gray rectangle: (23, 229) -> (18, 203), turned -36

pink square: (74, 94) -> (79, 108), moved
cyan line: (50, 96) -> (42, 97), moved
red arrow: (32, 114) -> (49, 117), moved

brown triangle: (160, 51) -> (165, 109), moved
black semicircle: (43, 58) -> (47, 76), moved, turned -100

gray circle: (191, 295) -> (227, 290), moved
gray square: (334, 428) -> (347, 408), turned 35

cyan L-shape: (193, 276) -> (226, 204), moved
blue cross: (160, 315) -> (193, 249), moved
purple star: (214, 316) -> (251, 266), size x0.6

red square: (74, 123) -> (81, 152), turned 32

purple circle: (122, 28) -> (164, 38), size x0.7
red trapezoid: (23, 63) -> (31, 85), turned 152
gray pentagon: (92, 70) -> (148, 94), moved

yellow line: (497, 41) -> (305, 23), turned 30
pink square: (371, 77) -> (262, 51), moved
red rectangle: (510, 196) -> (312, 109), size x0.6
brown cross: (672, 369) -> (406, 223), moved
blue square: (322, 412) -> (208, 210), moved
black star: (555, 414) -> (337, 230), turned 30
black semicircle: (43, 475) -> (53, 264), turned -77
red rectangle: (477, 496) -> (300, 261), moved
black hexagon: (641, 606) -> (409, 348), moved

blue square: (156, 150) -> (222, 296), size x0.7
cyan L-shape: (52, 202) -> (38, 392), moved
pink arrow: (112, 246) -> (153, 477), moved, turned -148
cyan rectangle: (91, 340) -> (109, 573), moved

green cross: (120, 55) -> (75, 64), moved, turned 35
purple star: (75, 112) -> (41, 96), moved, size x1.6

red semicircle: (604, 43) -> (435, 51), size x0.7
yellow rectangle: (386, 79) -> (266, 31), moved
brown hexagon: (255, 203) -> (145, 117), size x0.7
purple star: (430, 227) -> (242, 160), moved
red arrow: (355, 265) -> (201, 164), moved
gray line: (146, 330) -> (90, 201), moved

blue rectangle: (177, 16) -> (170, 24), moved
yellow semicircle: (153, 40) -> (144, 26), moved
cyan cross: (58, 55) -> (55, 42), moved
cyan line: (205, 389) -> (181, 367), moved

» What is required
Every line from the one containing "purple star: (214, 316)" through the final line of the data above is to be restated word for word, and nothing more.

» Exercise solution
purple star: (214, 316) -> (251, 266), size x0.6

red square: (74, 123) -> (81, 152), turned 32

purple circle: (122, 28) -> (164, 38), size x0.7
red trapezoid: (23, 63) -> (31, 85), turned 152
gray pentagon: (92, 70) -> (148, 94), moved

yellow line: (497, 41) -> (305, 23), turned 30
pink square: (371, 77) -> (262, 51), moved
red rectangle: (510, 196) -> (312, 109), size x0.6
brown cross: (672, 369) -> (406, 223), moved
blue square: (322, 412) -> (208, 210), moved
black star: (555, 414) -> (337, 230), turned 30
black semicircle: (43, 475) -> (53, 264), turned -77
red rectangle: (477, 496) -> (300, 261), moved
black hexagon: (641, 606) -> (409, 348), moved

blue square: (156, 150) -> (222, 296), size x0.7
cyan L-shape: (52, 202) -> (38, 392), moved
pink arrow: (112, 246) -> (153, 477), moved, turned -148
cyan rectangle: (91, 340) -> (109, 573), moved

green cross: (120, 55) -> (75, 64), moved, turned 35
purple star: (75, 112) -> (41, 96), moved, size x1.6

red semicircle: (604, 43) -> (435, 51), size x0.7
yellow rectangle: (386, 79) -> (266, 31), moved
brown hexagon: (255, 203) -> (145, 117), size x0.7
purple star: (430, 227) -> (242, 160), moved
red arrow: (355, 265) -> (201, 164), moved
gray line: (146, 330) -> (90, 201), moved

blue rectangle: (177, 16) -> (170, 24), moved
yellow semicircle: (153, 40) -> (144, 26), moved
cyan cross: (58, 55) -> (55, 42), moved
cyan line: (205, 389) -> (181, 367), moved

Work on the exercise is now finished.